(Entries taken from a collection)
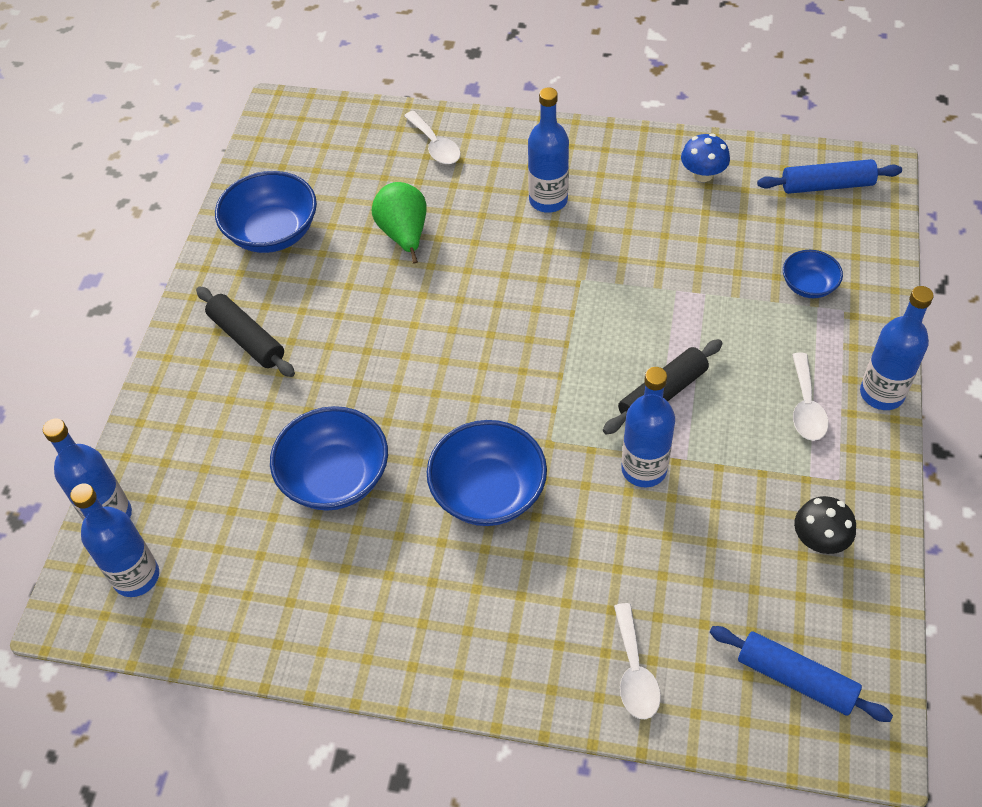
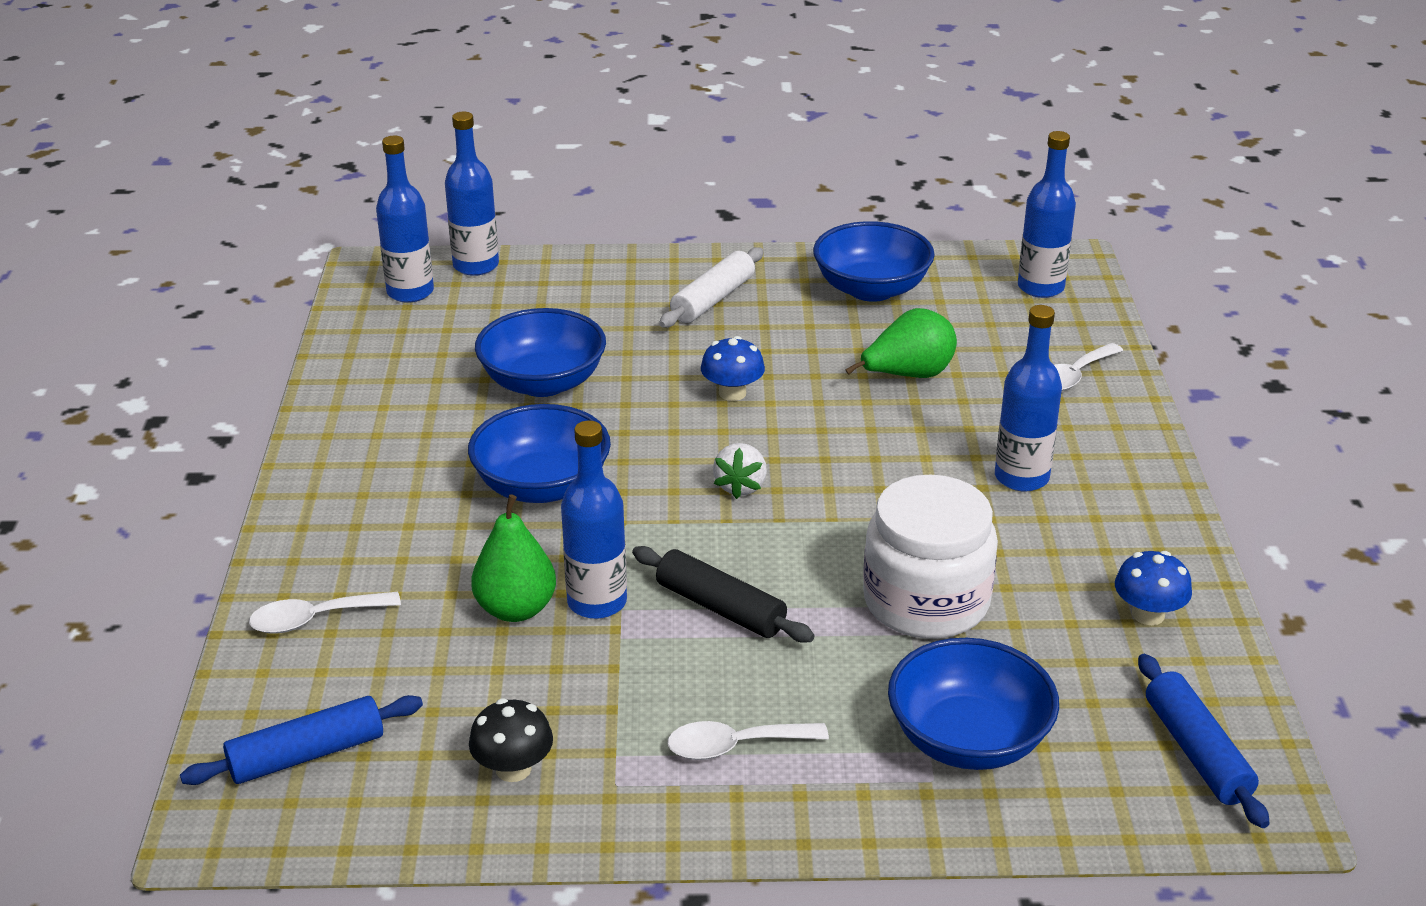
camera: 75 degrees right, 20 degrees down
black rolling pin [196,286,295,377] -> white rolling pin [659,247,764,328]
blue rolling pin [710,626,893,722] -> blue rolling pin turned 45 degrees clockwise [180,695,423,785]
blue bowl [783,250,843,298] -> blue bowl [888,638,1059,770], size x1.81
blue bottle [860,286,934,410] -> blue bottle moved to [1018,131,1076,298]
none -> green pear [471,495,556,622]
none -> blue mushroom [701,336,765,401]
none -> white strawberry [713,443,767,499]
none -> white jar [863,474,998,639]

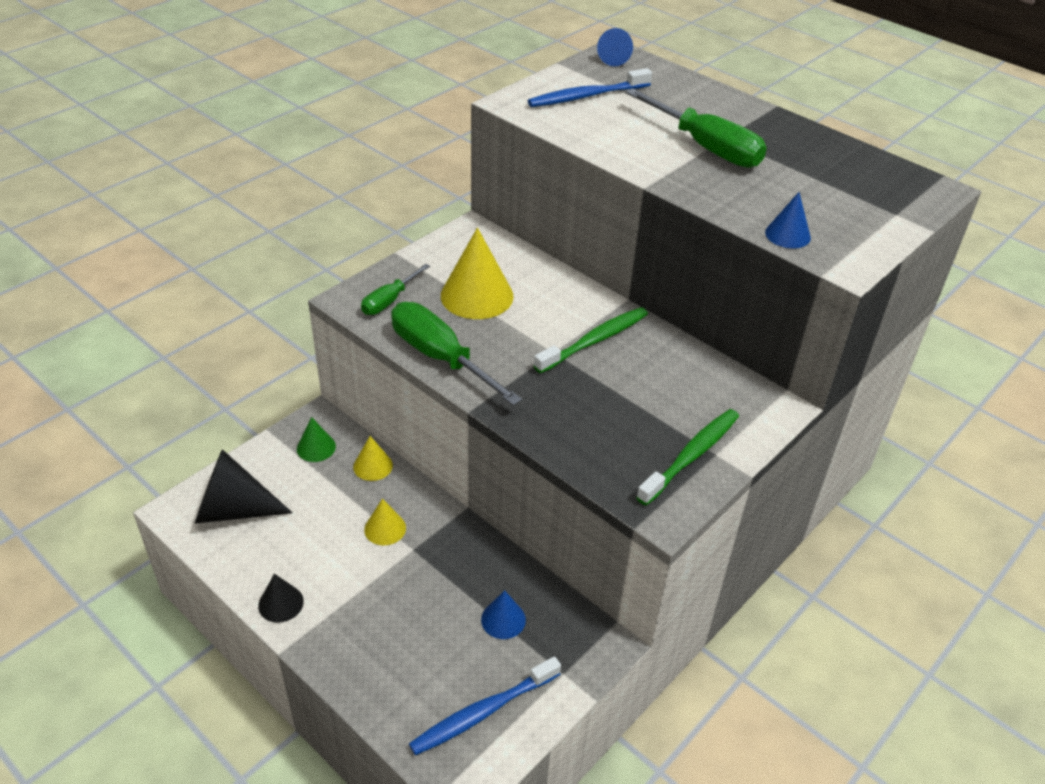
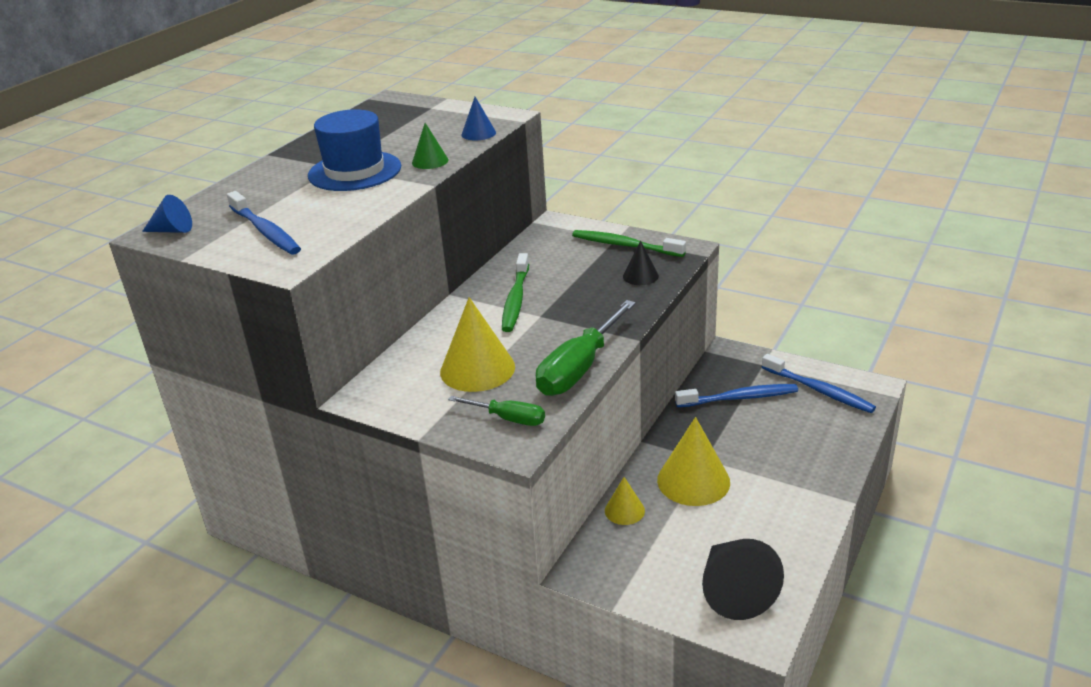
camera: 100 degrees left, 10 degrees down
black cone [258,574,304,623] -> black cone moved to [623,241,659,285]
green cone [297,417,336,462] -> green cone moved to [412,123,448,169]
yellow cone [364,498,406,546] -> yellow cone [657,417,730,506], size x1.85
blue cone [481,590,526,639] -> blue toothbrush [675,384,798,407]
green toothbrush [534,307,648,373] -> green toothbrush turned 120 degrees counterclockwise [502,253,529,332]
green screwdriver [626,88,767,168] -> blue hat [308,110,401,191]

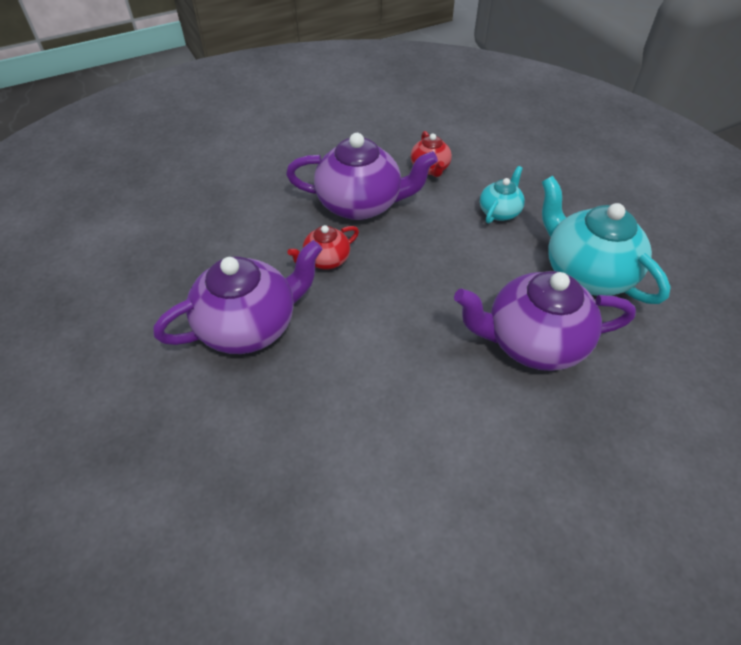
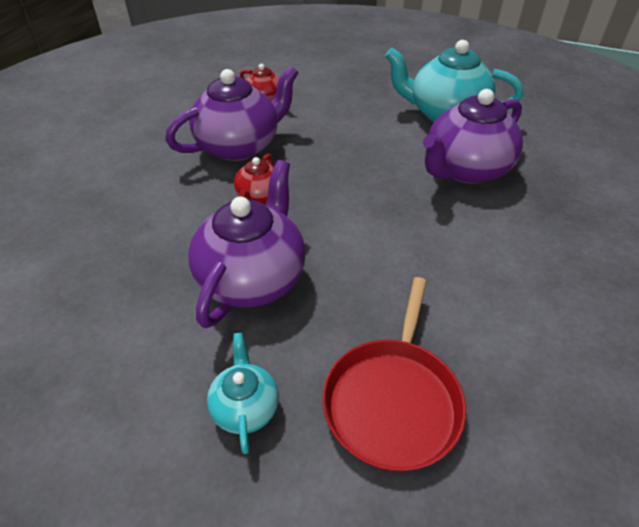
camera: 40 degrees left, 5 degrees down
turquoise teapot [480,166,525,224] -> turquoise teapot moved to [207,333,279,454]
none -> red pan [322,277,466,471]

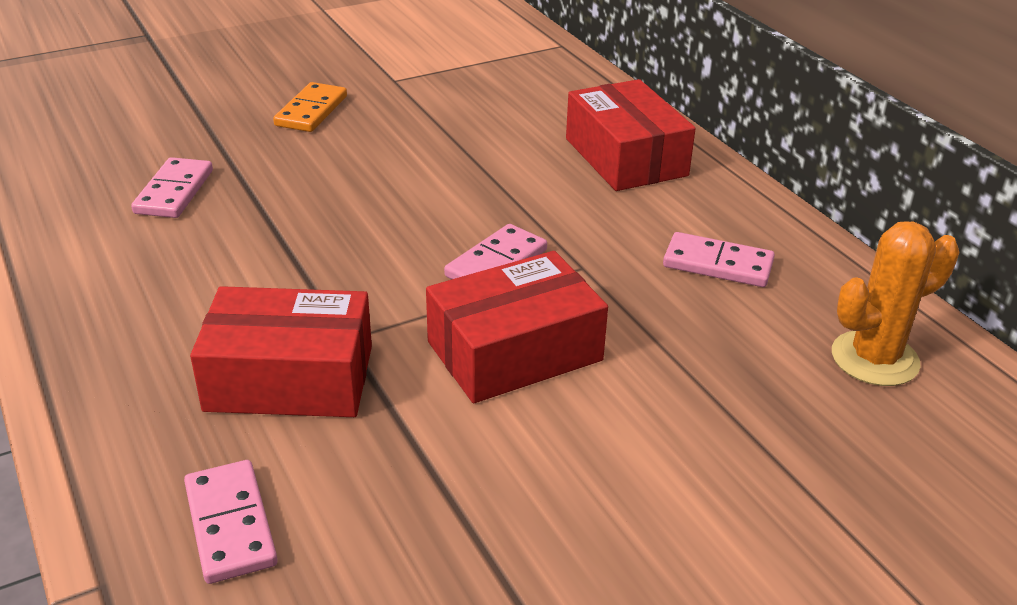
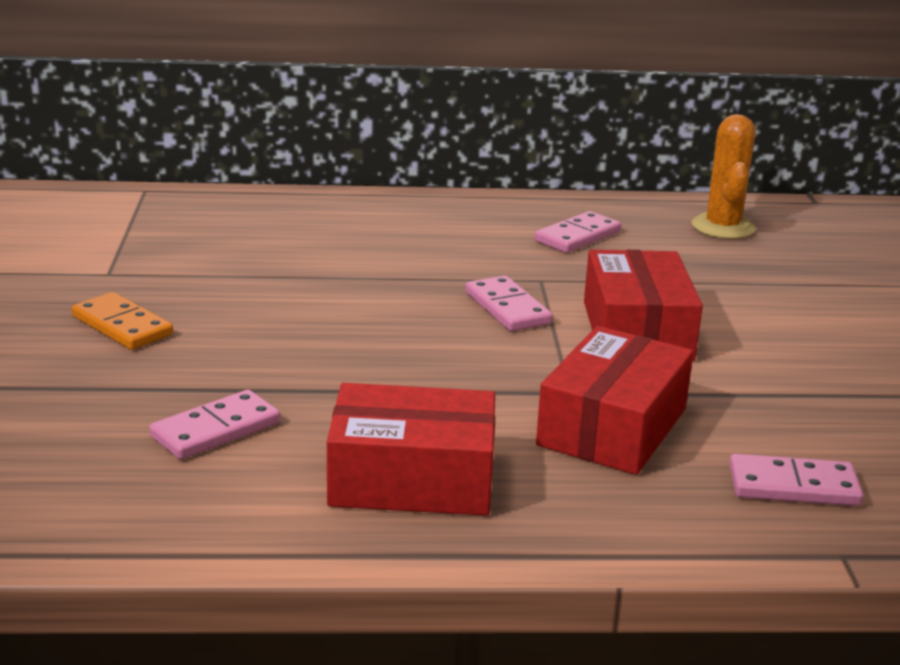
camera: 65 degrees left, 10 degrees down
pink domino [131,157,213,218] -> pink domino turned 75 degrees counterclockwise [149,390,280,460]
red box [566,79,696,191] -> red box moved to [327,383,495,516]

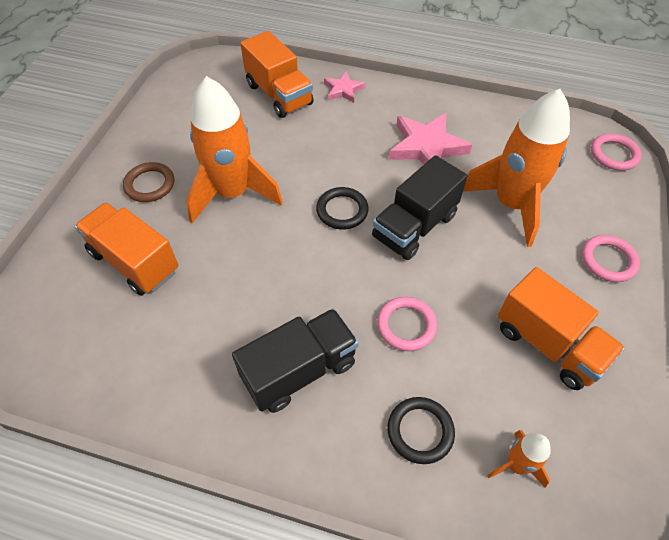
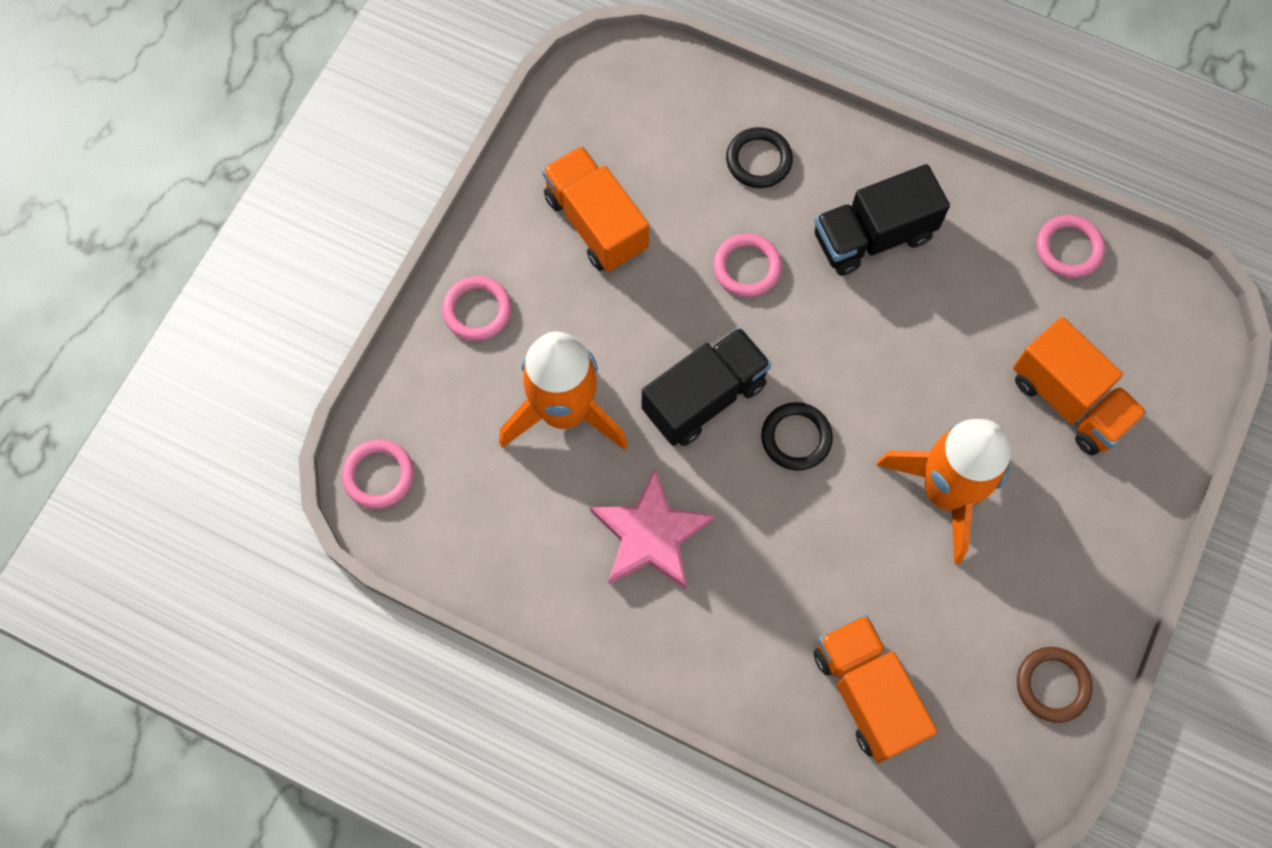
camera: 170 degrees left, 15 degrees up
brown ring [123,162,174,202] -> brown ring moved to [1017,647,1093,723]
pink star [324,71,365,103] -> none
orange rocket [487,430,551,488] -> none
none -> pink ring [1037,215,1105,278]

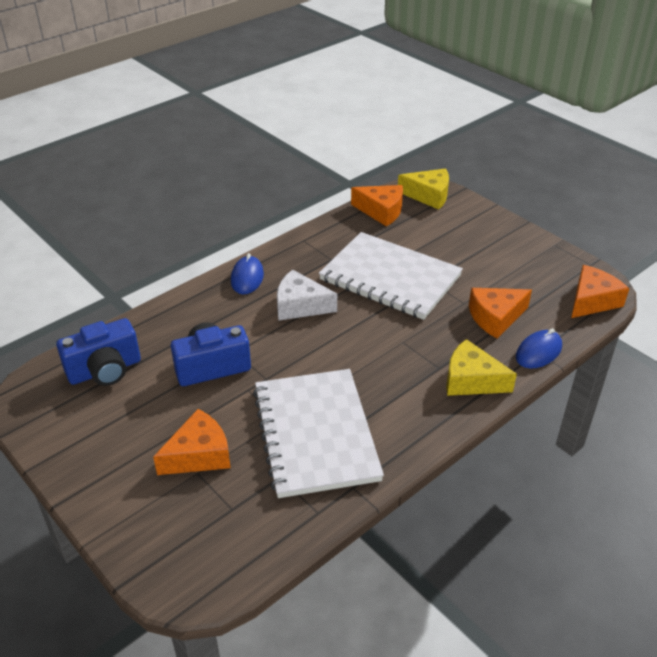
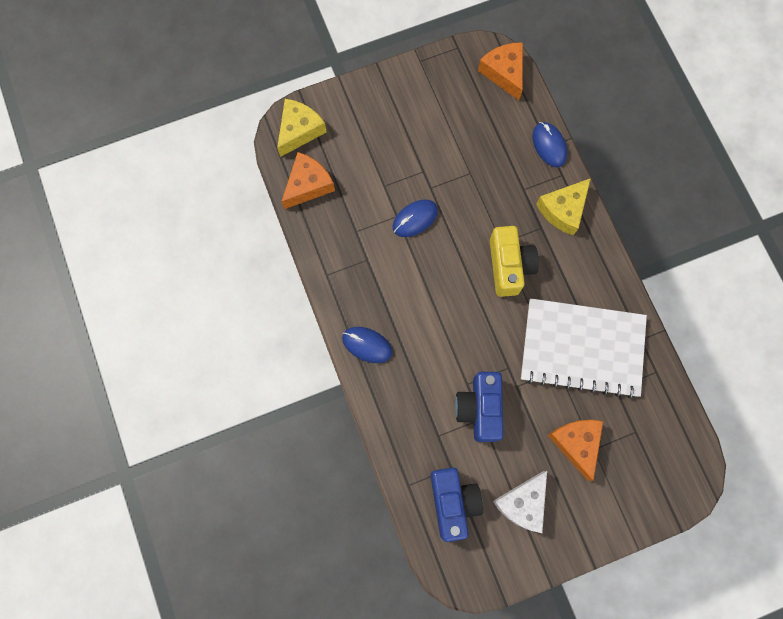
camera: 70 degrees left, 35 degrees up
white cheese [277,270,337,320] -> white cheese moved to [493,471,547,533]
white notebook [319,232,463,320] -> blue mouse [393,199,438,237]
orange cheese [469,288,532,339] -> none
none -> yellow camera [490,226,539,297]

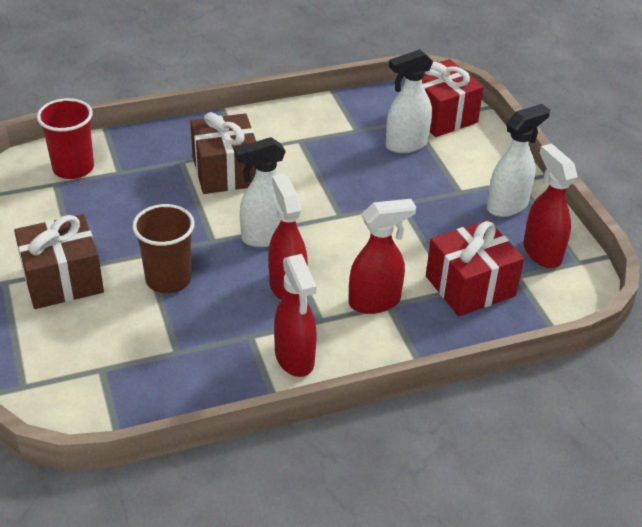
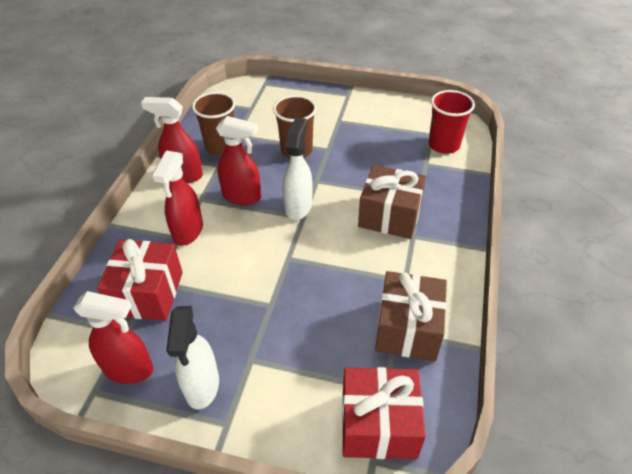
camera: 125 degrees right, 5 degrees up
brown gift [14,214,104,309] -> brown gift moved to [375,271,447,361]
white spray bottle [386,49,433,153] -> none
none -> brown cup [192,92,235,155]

# PROBLEM DETAILS:
The copy should hold exactly the lines from the one containing "pink star [324,71,365,103] -> none" through the final line of the records above, both ends included, and no picture.

# ANSWER SPACE:
pink star [324,71,365,103] -> none
orange rocket [487,430,551,488] -> none
none -> pink ring [1037,215,1105,278]

camera: 70 degrees left, 35 degrees up
white cheese [277,270,337,320] -> white cheese moved to [493,471,547,533]
white notebook [319,232,463,320] -> blue mouse [393,199,438,237]
orange cheese [469,288,532,339] -> none
none -> yellow camera [490,226,539,297]

camera: 125 degrees right, 5 degrees up
brown gift [14,214,104,309] -> brown gift moved to [375,271,447,361]
white spray bottle [386,49,433,153] -> none
none -> brown cup [192,92,235,155]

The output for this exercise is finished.